Assigned task: Your answer should be the records, copied exactly, with the pictures removed.

Data to examine:
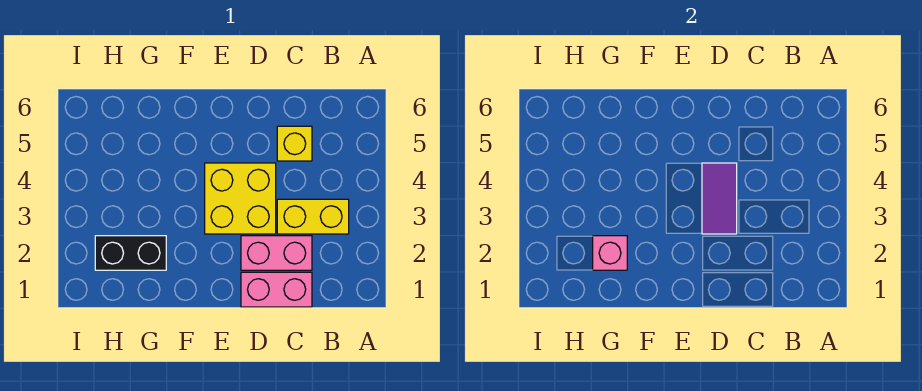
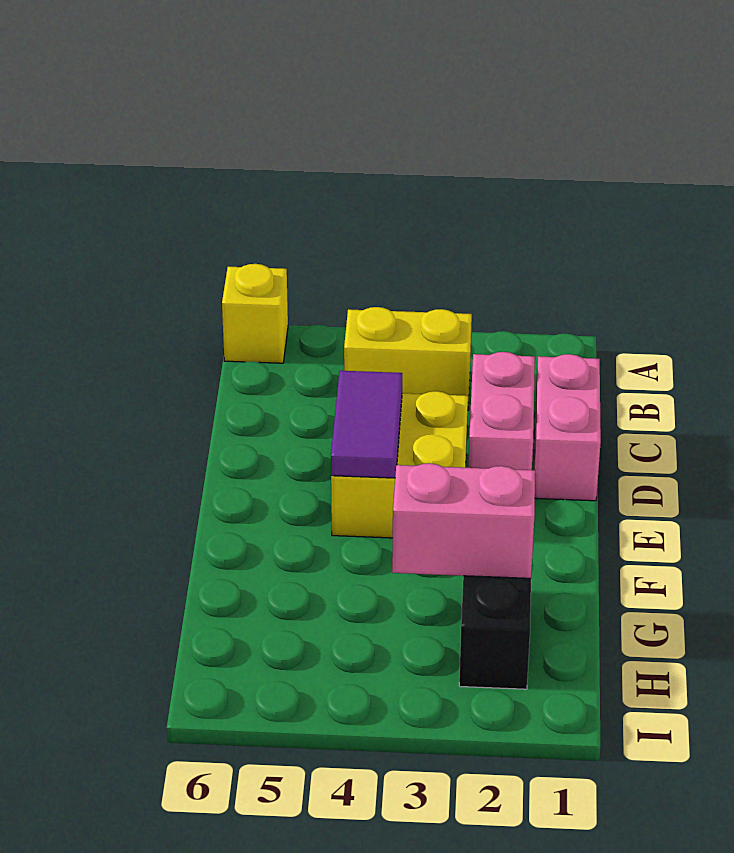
yellow 1x2 brick [277,199,349,234] -> yellow 1x2 brick turned to [344,307,472,403]
yellow 1x1 brick [277,126,312,161] -> yellow 1x1 brick moved to [222,264,288,363]
purple 1x2 tile [702,163,737,234] -> purple 1x2 tile turned to [331,371,402,478]
pink 1x1 brick [593,236,627,270] -> pink 1x2 brick [392,463,535,578]

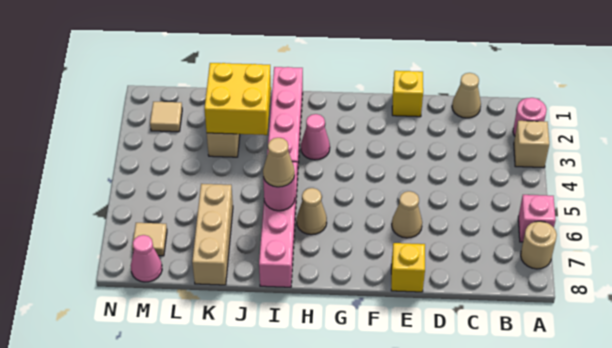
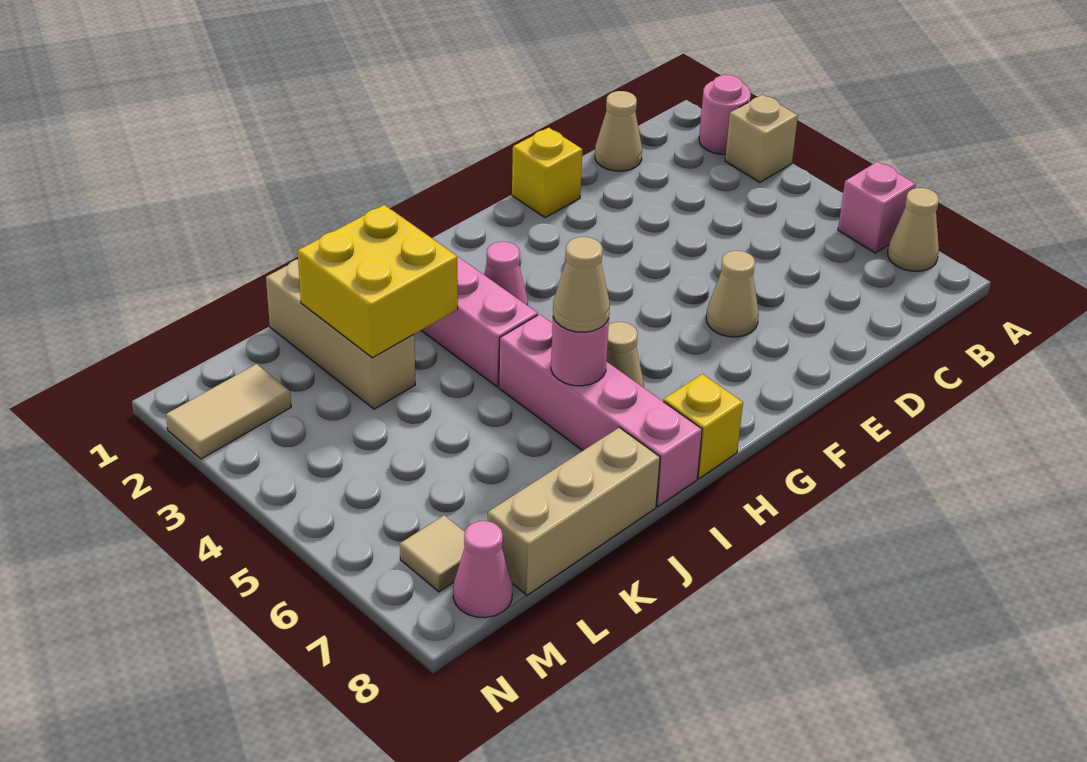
tan 1x1 round brick [521,221,557,269] -> tan 1x1 cone [888,188,939,271]
yellow 1x1 brick [391,243,425,292] -> yellow 1x1 brick moved to [663,374,743,478]
tan 1x3 brick [192,184,233,285] -> tan 1x3 brick turned to [488,427,660,595]
tan 1x1 tile [150,102,182,132] -> tan 1x2 tile [166,364,291,459]

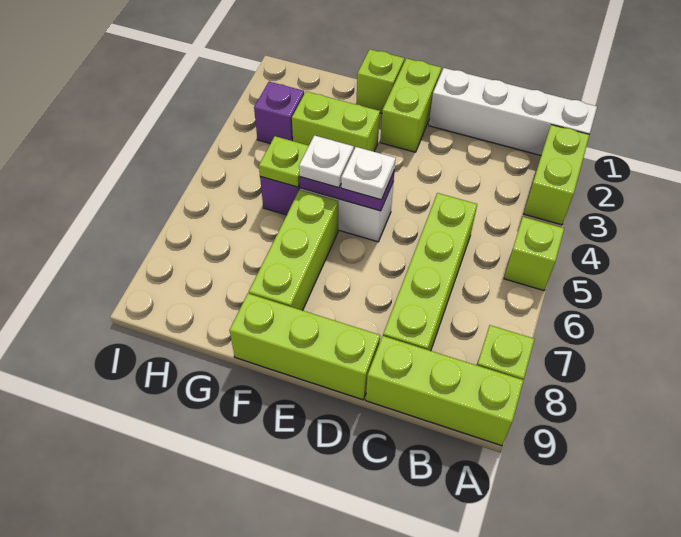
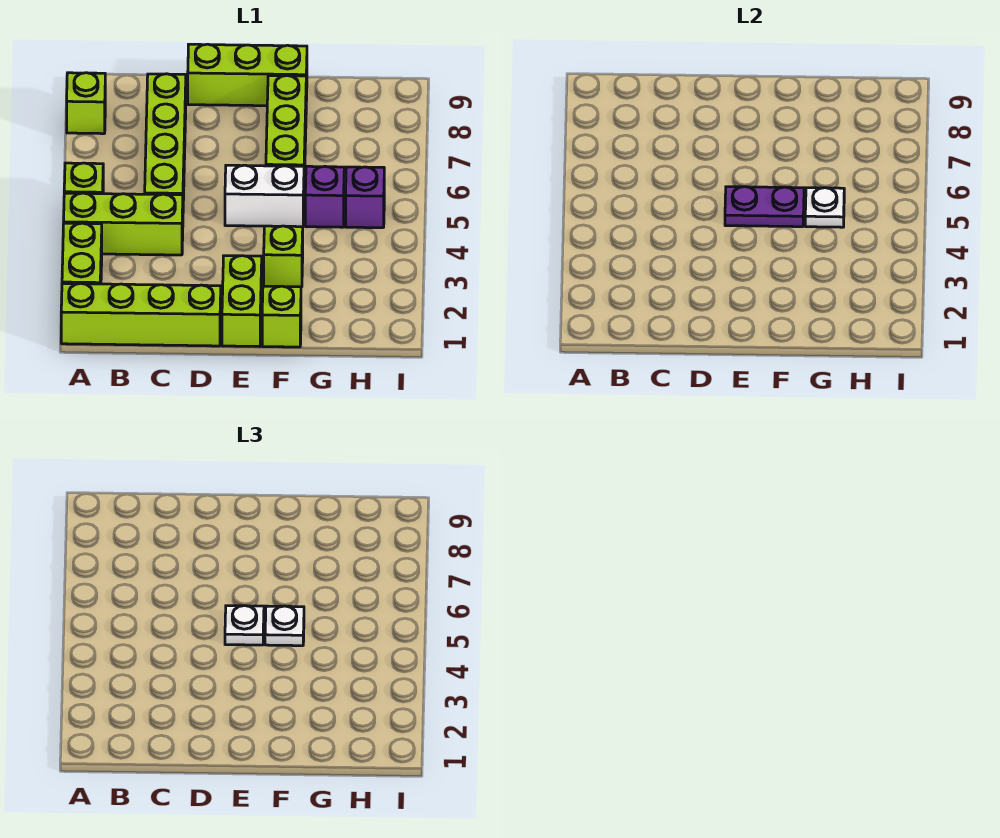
white 1x4 brick [429,68,597,155] -> lime 1x4 brick [61,284,221,346]
lime 1x3 brick [366,336,523,446] -> lime 1x3 brick moved to [64,193,183,255]
lime 1x2 brick [292,91,380,151] -> lime 1x1 brick [264,226,303,287]
lime 1x1 plate [259,136,309,187] -> white 1x1 plate [805,188,844,227]
purple 1x1 brick [254,82,304,144] -> purple 1x1 brick moved to [346,167,384,228]

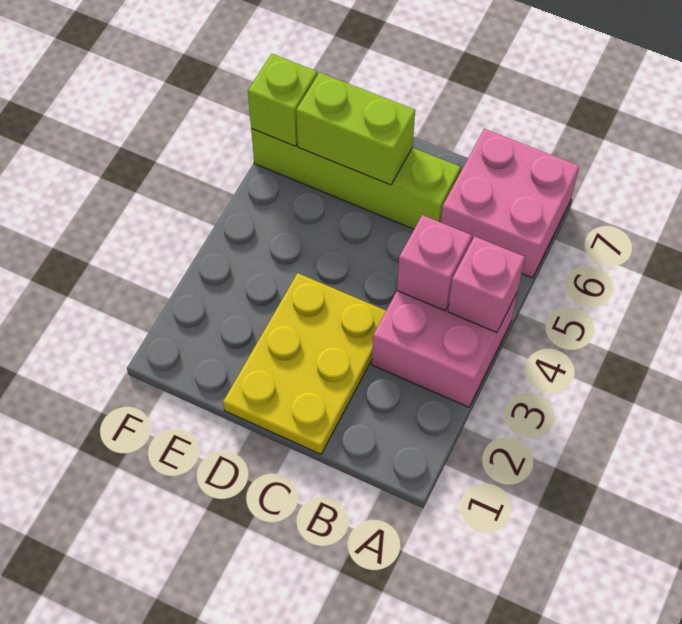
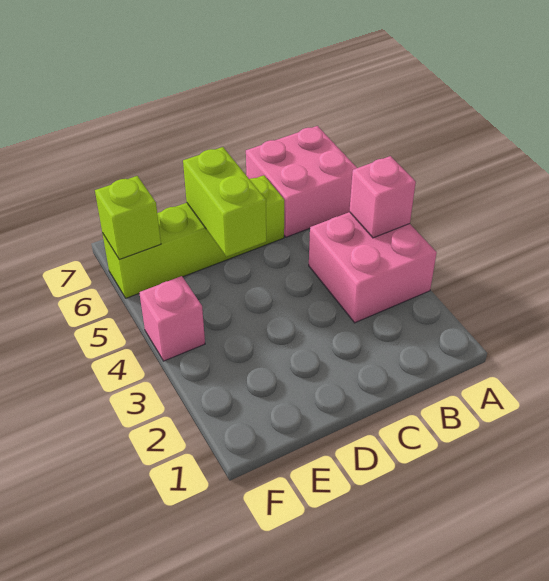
pink 1x1 brick [397,215,472,311] -> pink 1x1 brick moved to [139,276,205,361]
yellow 2x3 plate [223,273,386,454] -> none
lime 1x2 brick [296,72,415,185] -> lime 1x2 brick turned to [183,147,266,257]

Reply to the exercise:
yellow 1x2 brick [277,199,349,234] -> yellow 1x2 brick turned to [344,307,472,403]
yellow 1x1 brick [277,126,312,161] -> yellow 1x1 brick moved to [222,264,288,363]
purple 1x2 tile [702,163,737,234] -> purple 1x2 tile turned to [331,371,402,478]
pink 1x1 brick [593,236,627,270] -> pink 1x2 brick [392,463,535,578]

tan 1x1 round brick [521,221,557,269] -> tan 1x1 cone [888,188,939,271]
yellow 1x1 brick [391,243,425,292] -> yellow 1x1 brick moved to [663,374,743,478]
tan 1x3 brick [192,184,233,285] -> tan 1x3 brick turned to [488,427,660,595]
tan 1x1 tile [150,102,182,132] -> tan 1x2 tile [166,364,291,459]

white 1x4 brick [429,68,597,155] -> lime 1x4 brick [61,284,221,346]
lime 1x3 brick [366,336,523,446] -> lime 1x3 brick moved to [64,193,183,255]
lime 1x2 brick [292,91,380,151] -> lime 1x1 brick [264,226,303,287]
lime 1x1 plate [259,136,309,187] -> white 1x1 plate [805,188,844,227]
purple 1x1 brick [254,82,304,144] -> purple 1x1 brick moved to [346,167,384,228]

pink 1x1 brick [397,215,472,311] -> pink 1x1 brick moved to [139,276,205,361]
yellow 2x3 plate [223,273,386,454] -> none
lime 1x2 brick [296,72,415,185] -> lime 1x2 brick turned to [183,147,266,257]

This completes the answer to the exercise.